Exercise instructions
Please repeat exactly the lines from the one containing "black teapot: 1 -> 3" to the end of the entries below, both included, and omit all pictures.

Dataset entries
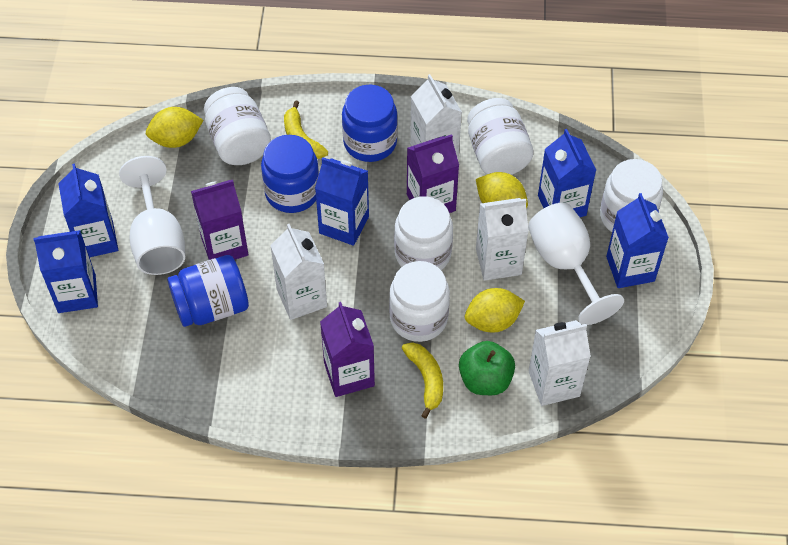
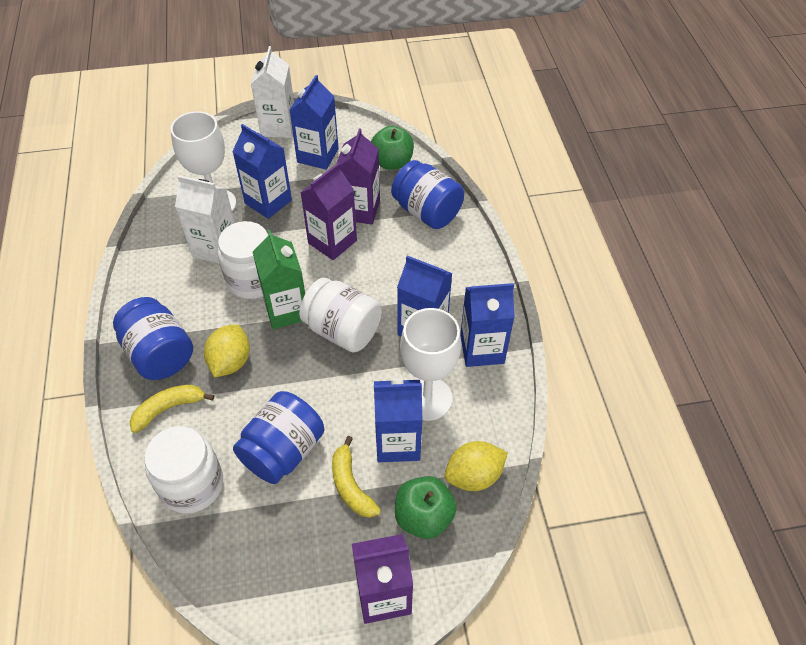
green apple: 1 -> 2
green carton: 0 -> 1
white carton: 4 -> 2
white jar: 5 -> 3
yellow lemon: 3 -> 2

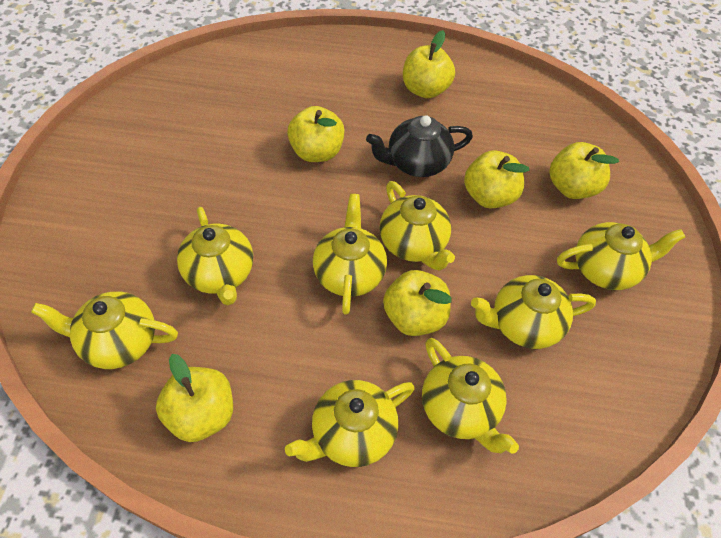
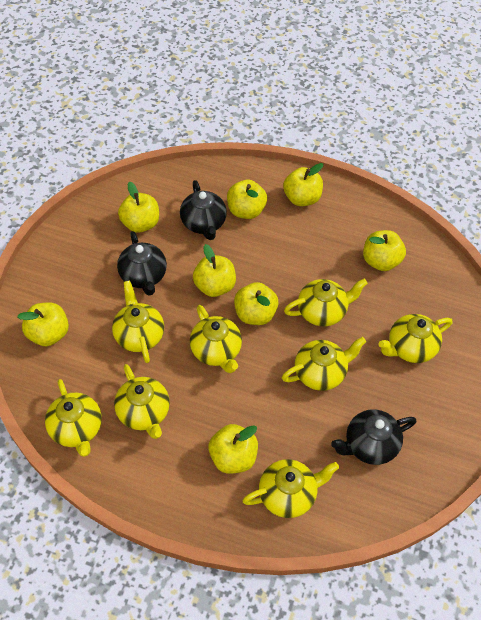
black teapot: 1 -> 3
yellow apple: 6 -> 8

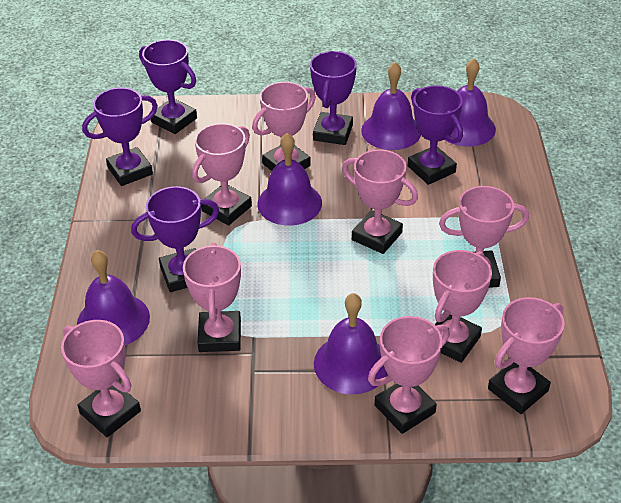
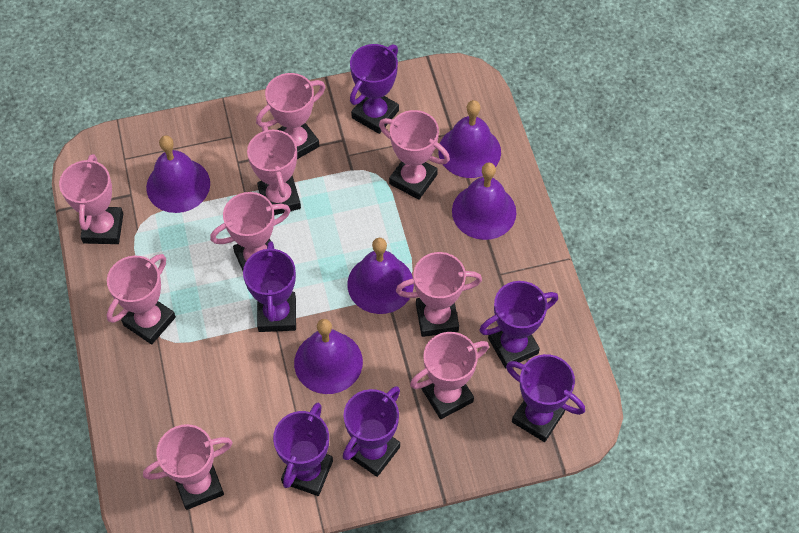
purple trophy: 5 -> 6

Result
black teapot: 1 -> 3
yellow apple: 6 -> 8

purple trophy: 5 -> 6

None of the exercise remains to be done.